§ **Brief**:
Each record below should be returned word for word, with no pictures included.

§ **Supplied entries**:
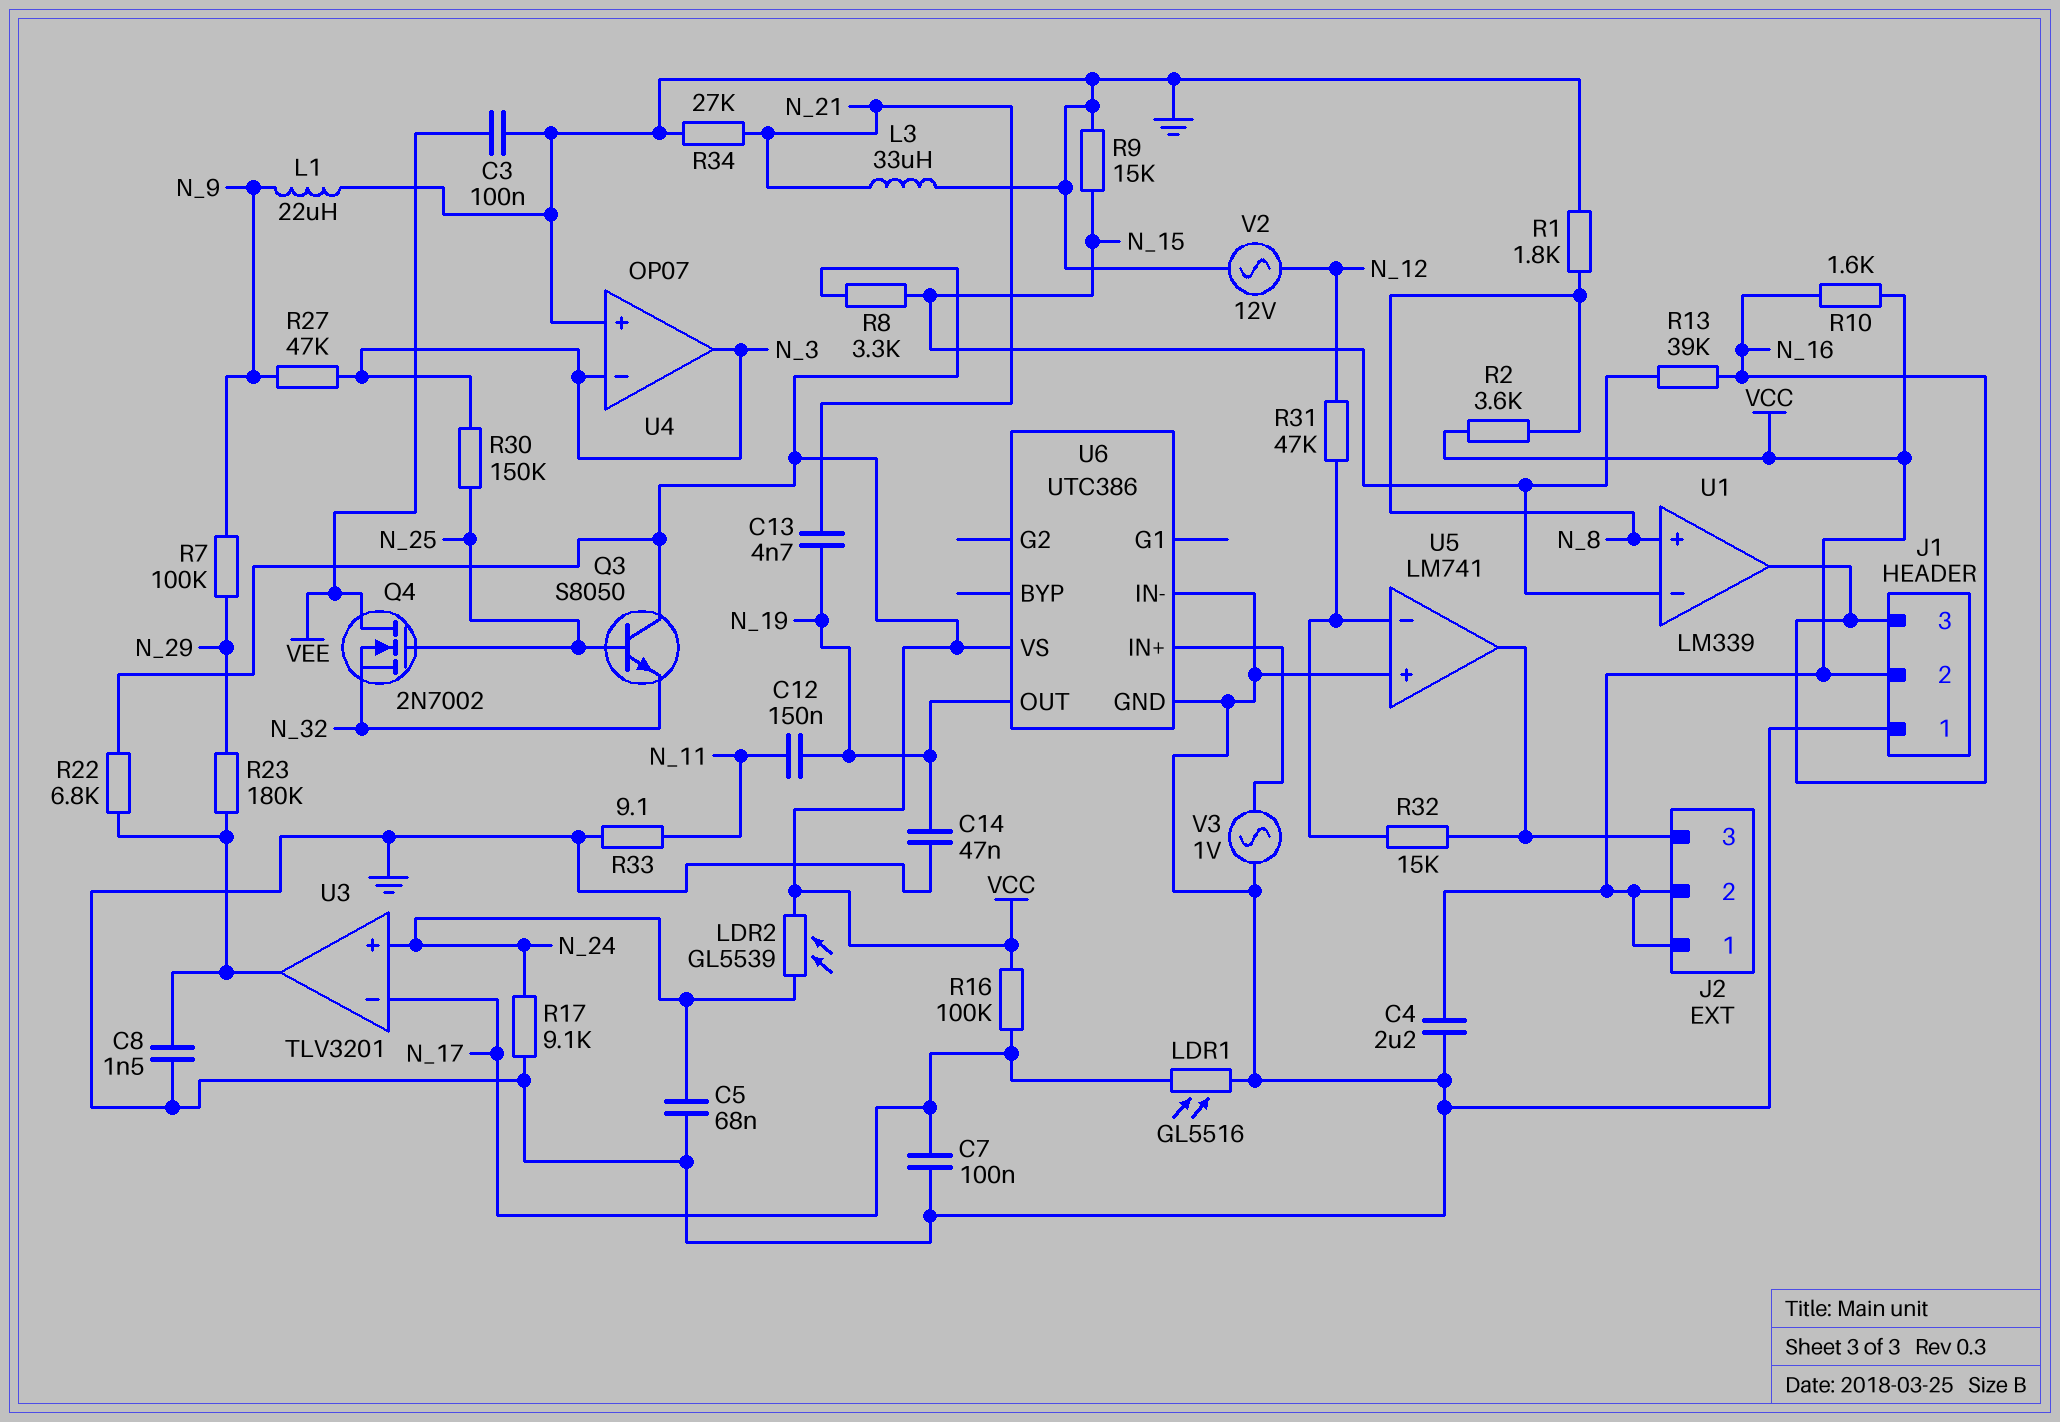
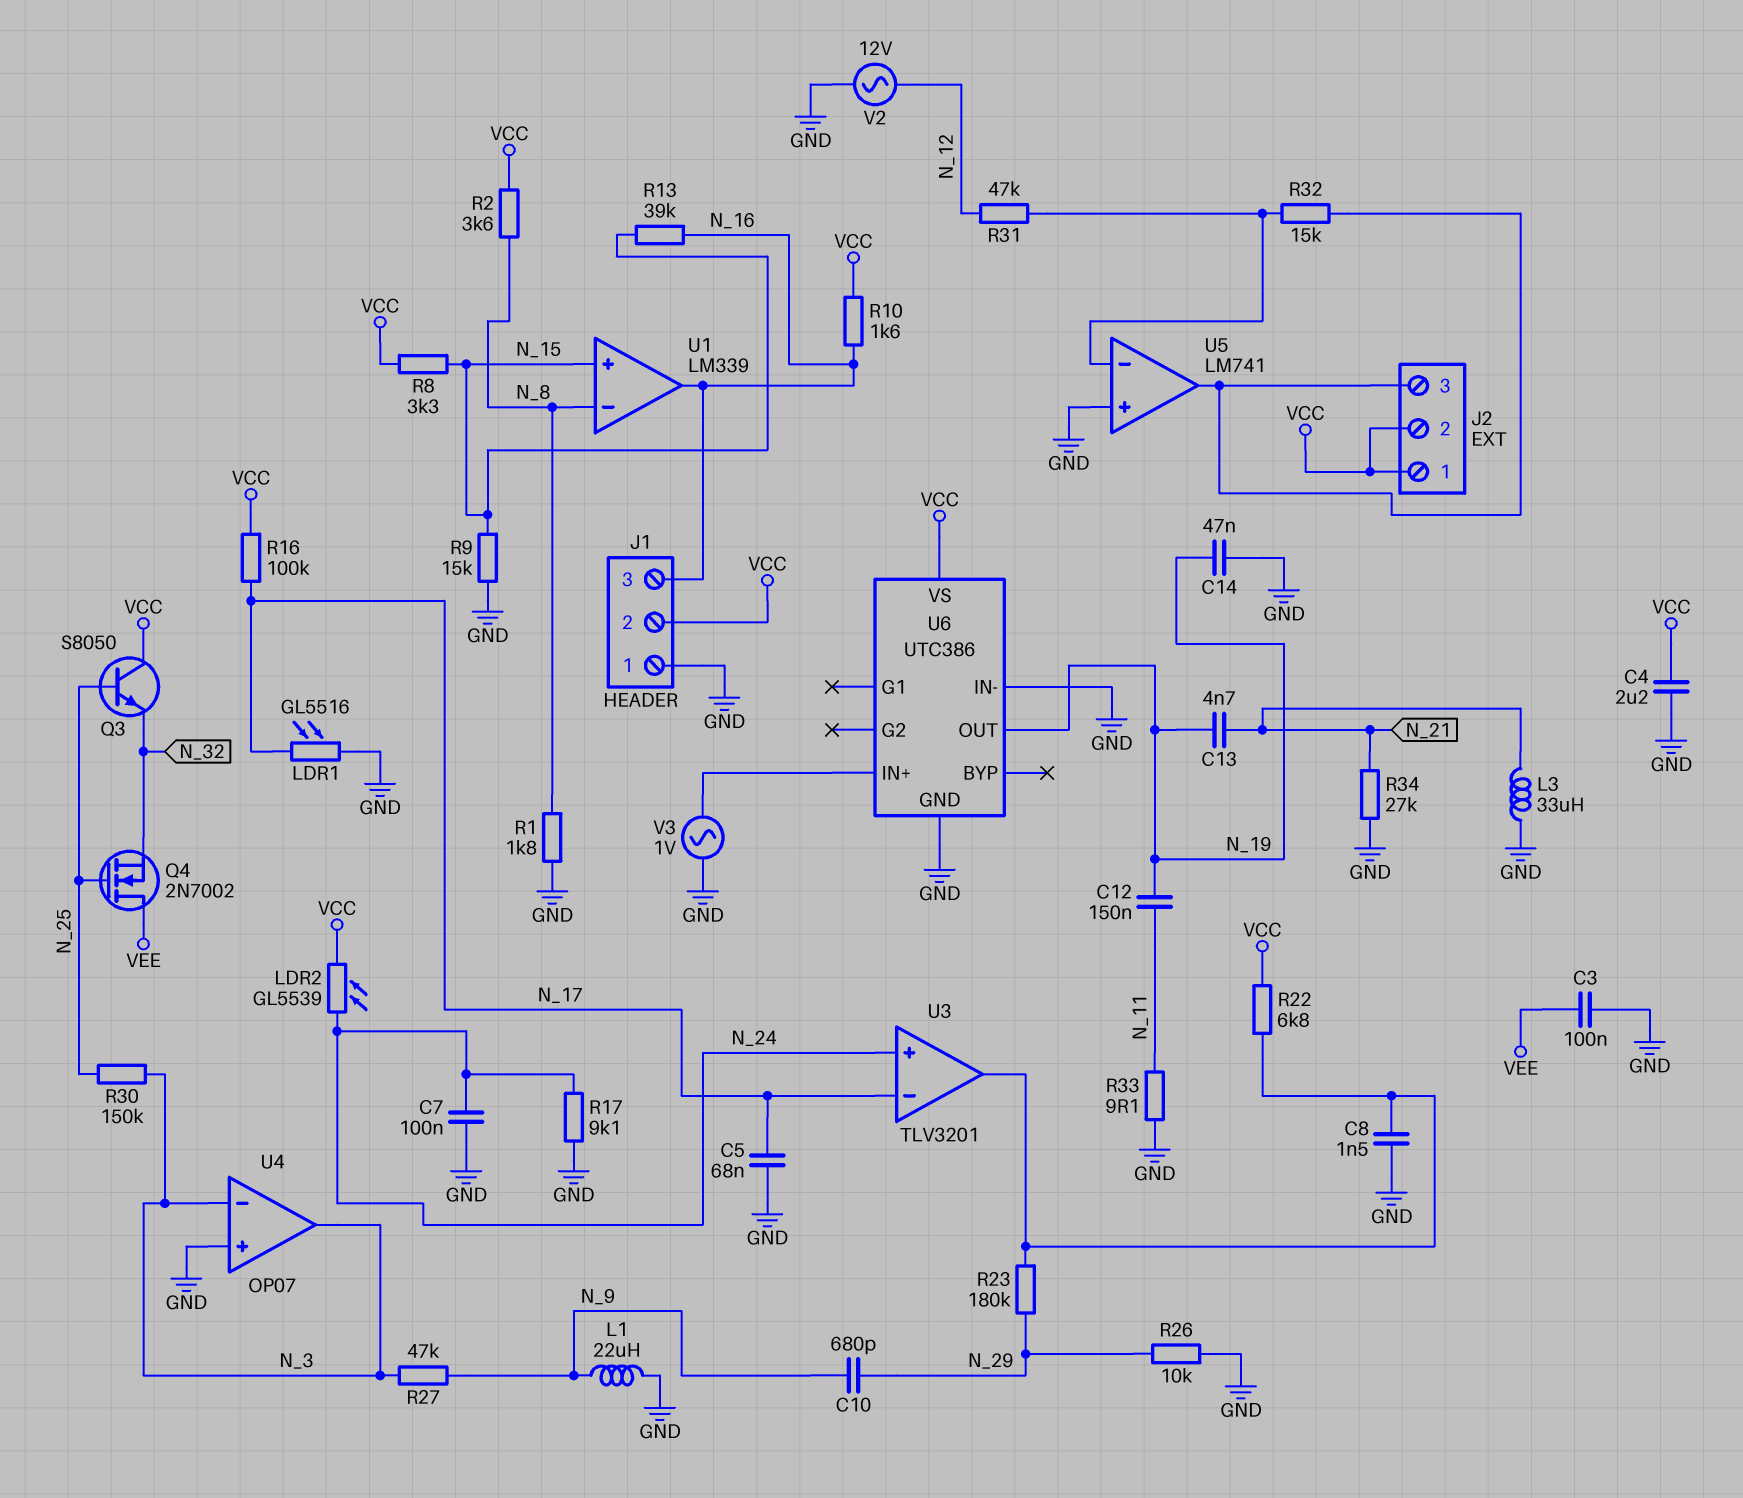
C5: 68nF (GND, N_24) -> 68nF (GND, N_17)
C7: 100nF (GND, N_17) -> 100nF (GND, N_24)
C10: none -> 680pF (N_9, N_29)
R7: 100k (N_9, N_29) -> none
R26: none -> 10k (GND, N_29)
U1 pin in+: N_8 -> N_15
U1 pin in-: N_15 -> N_8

§ **Solution to this problem**:
C5: 68nF (GND, N_24) -> 68nF (GND, N_17)
C7: 100nF (GND, N_17) -> 100nF (GND, N_24)
C10: none -> 680pF (N_9, N_29)
R7: 100k (N_9, N_29) -> none
R26: none -> 10k (GND, N_29)
U1 pin in+: N_8 -> N_15
U1 pin in-: N_15 -> N_8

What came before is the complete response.